■ Items from a data source ■
################
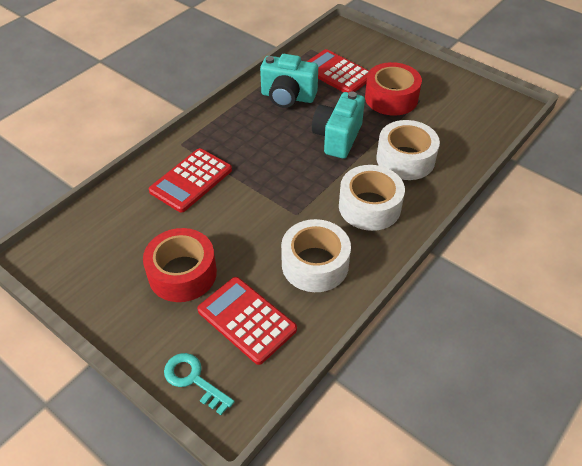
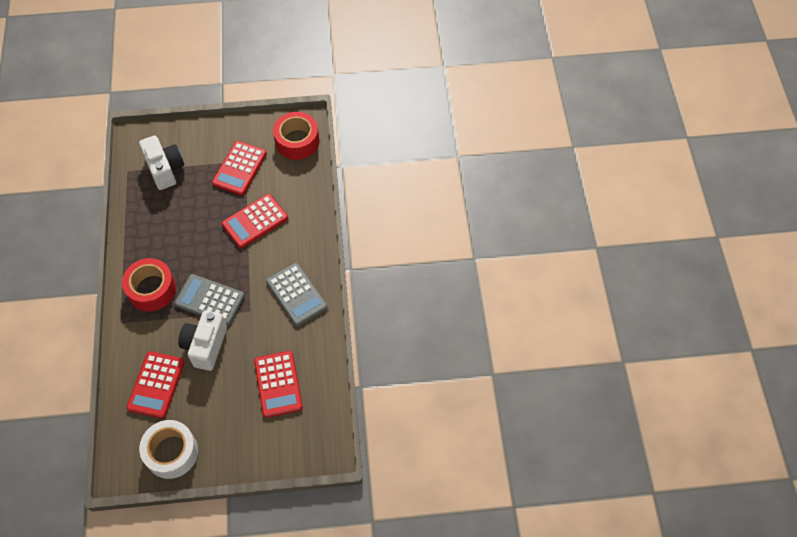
grey calculator: 0 -> 2
red calculator: 3 -> 4
turquoise camera: 2 -> 0
turquoise key: 1 -> 0
white camera: 0 -> 2
white tape: 3 -> 1

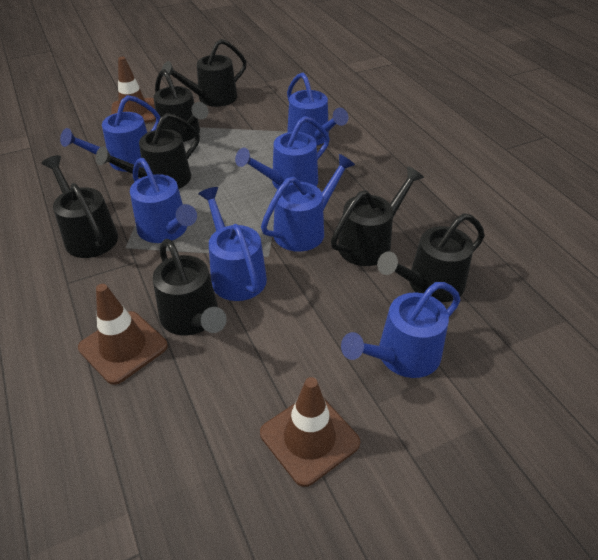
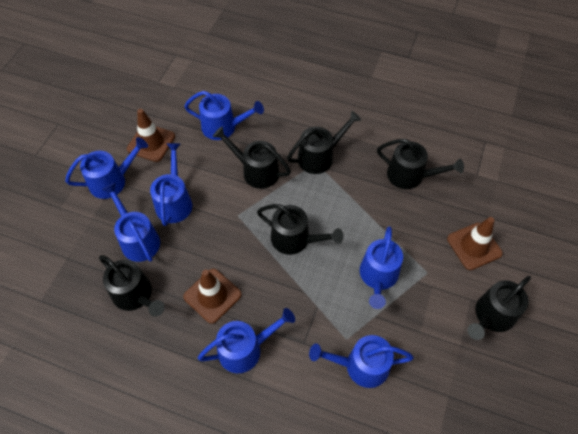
black watering can: 7 -> 6

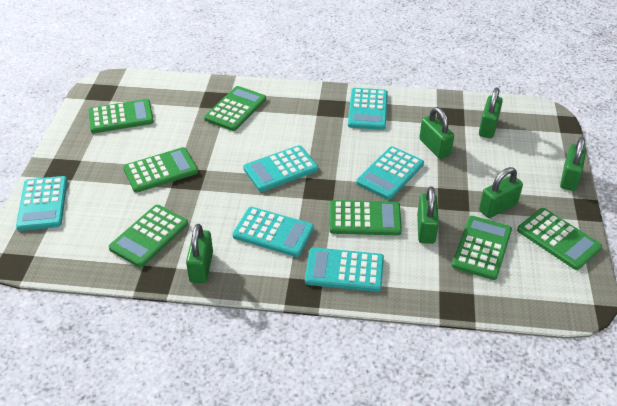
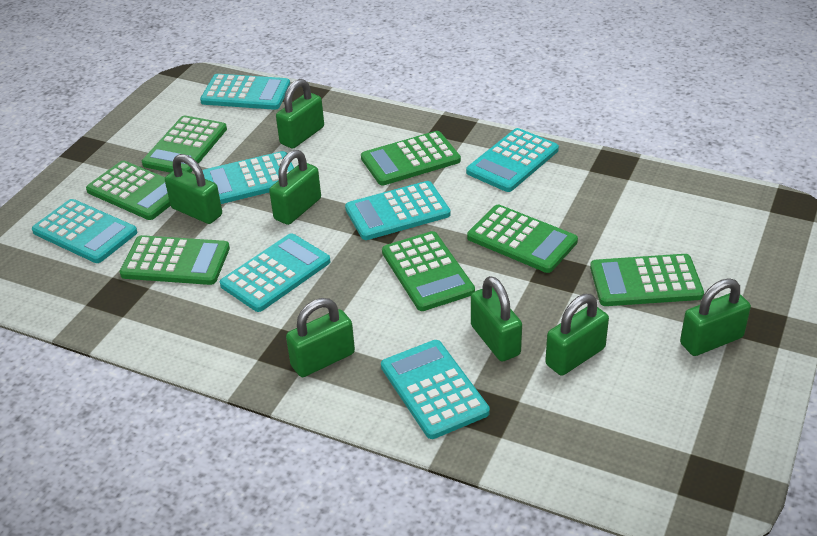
green padlock: 6 -> 7
turquoise calculator: 6 -> 7

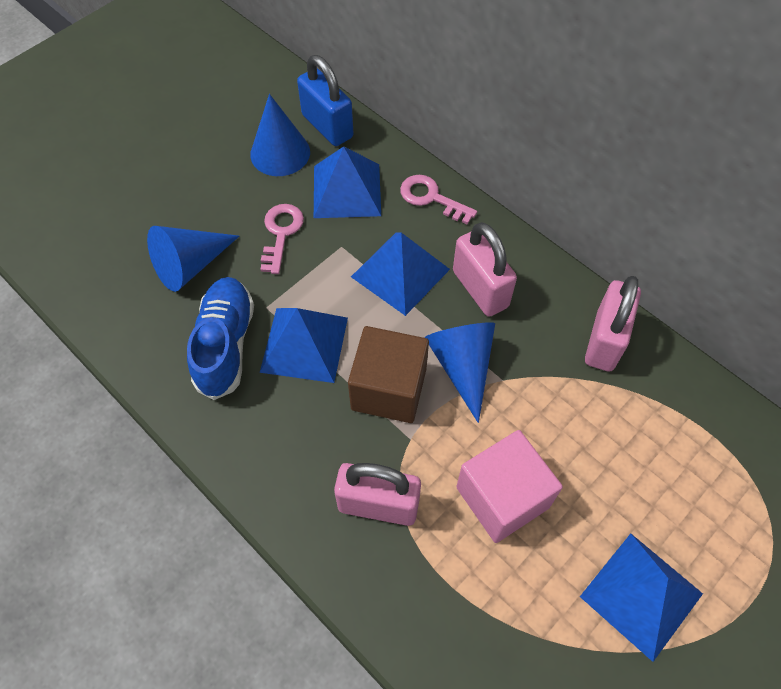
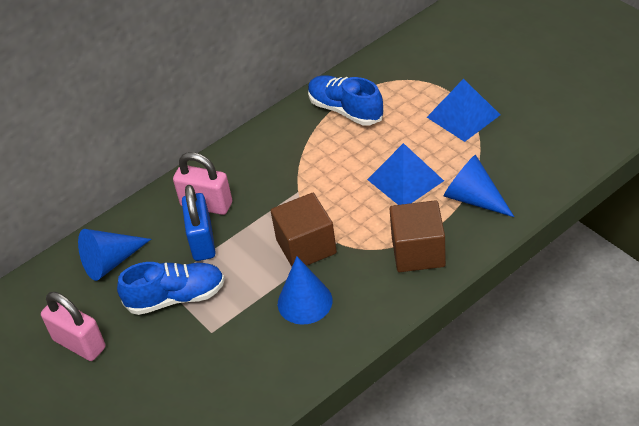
blue pyramid: 4 -> 2
blue shoe: 1 -> 2
brown cube: 1 -> 2
pink cube: 1 -> 0
pink key: 2 -> 0
pink padlock: 3 -> 2

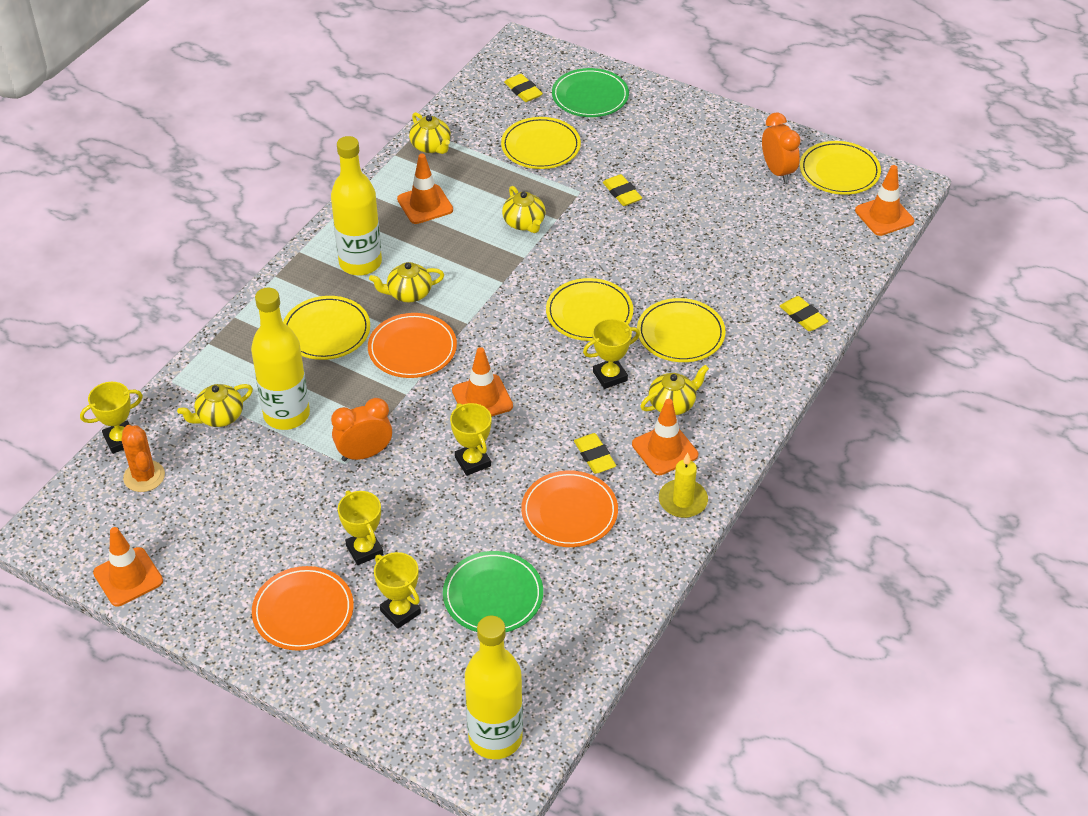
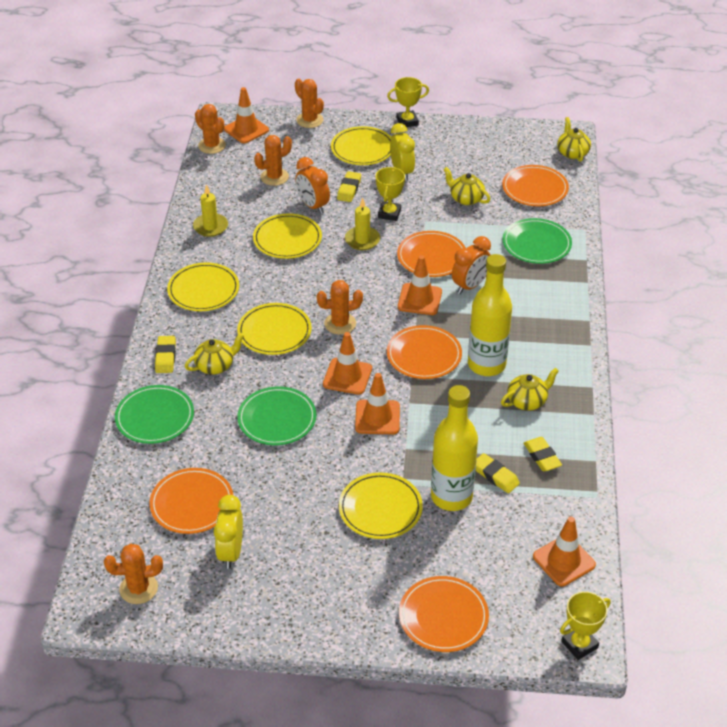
green plate: 2 -> 3
orange cactus: 1 -> 5
orange plate: 3 -> 5
yellow bottle: 3 -> 2
yellow candle: 1 -> 2
yellow clock: 0 -> 2
yellow teapot: 5 -> 4
yellow trophy: 5 -> 3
################
■ Task description ■
Please return the records above exactly as written, dropping every picture.

■ Solution to the problem ■
grey calculator: 0 -> 2
red calculator: 3 -> 4
turquoise camera: 2 -> 0
turquoise key: 1 -> 0
white camera: 0 -> 2
white tape: 3 -> 1

black watering can: 7 -> 6

green padlock: 6 -> 7
turquoise calculator: 6 -> 7

blue pyramid: 4 -> 2
blue shoe: 1 -> 2
brown cube: 1 -> 2
pink cube: 1 -> 0
pink key: 2 -> 0
pink padlock: 3 -> 2

green plate: 2 -> 3
orange cactus: 1 -> 5
orange plate: 3 -> 5
yellow bottle: 3 -> 2
yellow candle: 1 -> 2
yellow clock: 0 -> 2
yellow teapot: 5 -> 4
yellow trophy: 5 -> 3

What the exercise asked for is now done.